[Work instruction]
For the entries that appear below, write out the exact text and omit the pictures.

Object correspondence data
========

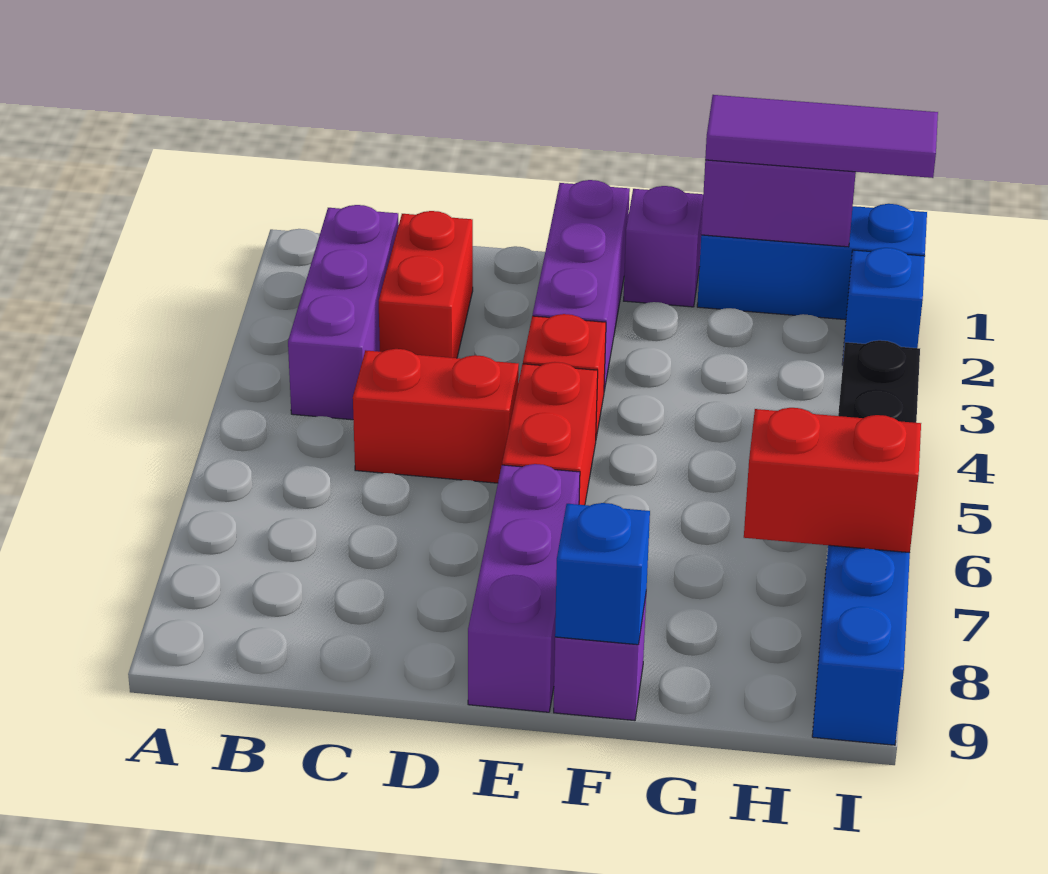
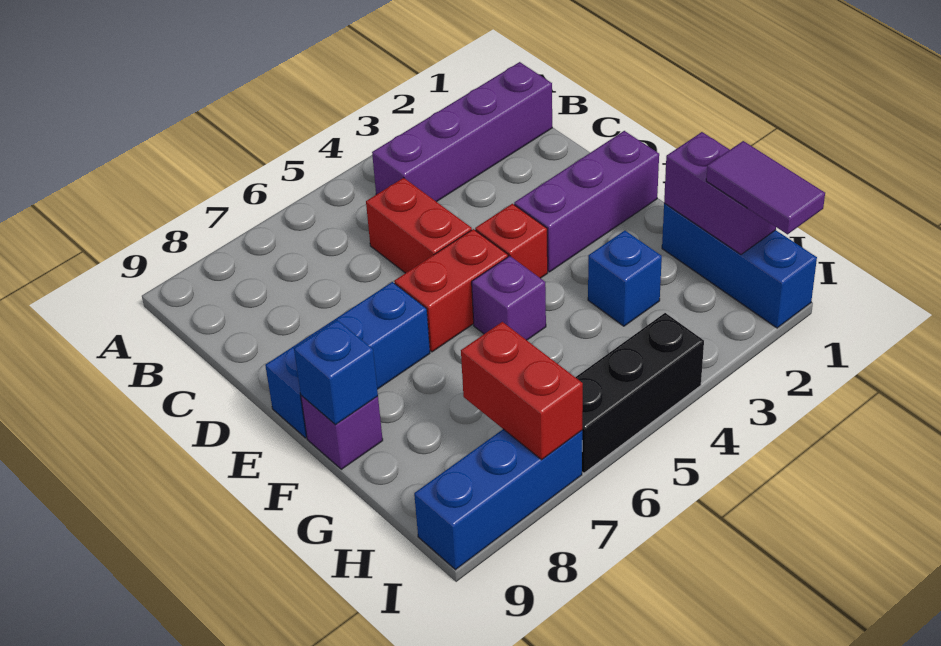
purple brick B2:B4 level 1 -> purple brick B1:B4 level 1
red brick C2:C3 level 1 -> none
purple brick E7:E9 level 1 -> blue brick E7:E9 level 1
purple brick F1 level 1 -> purple brick F5 level 1
purple tile G1:I1 level 3 -> purple tile H1:I1 level 3
blue brick I2 level 1 -> blue brick G3 level 1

========

[Written reply]
purple brick B2:B4 level 1 -> purple brick B1:B4 level 1
red brick C2:C3 level 1 -> none
purple brick E7:E9 level 1 -> blue brick E7:E9 level 1
purple brick F1 level 1 -> purple brick F5 level 1
purple tile G1:I1 level 3 -> purple tile H1:I1 level 3
blue brick I2 level 1 -> blue brick G3 level 1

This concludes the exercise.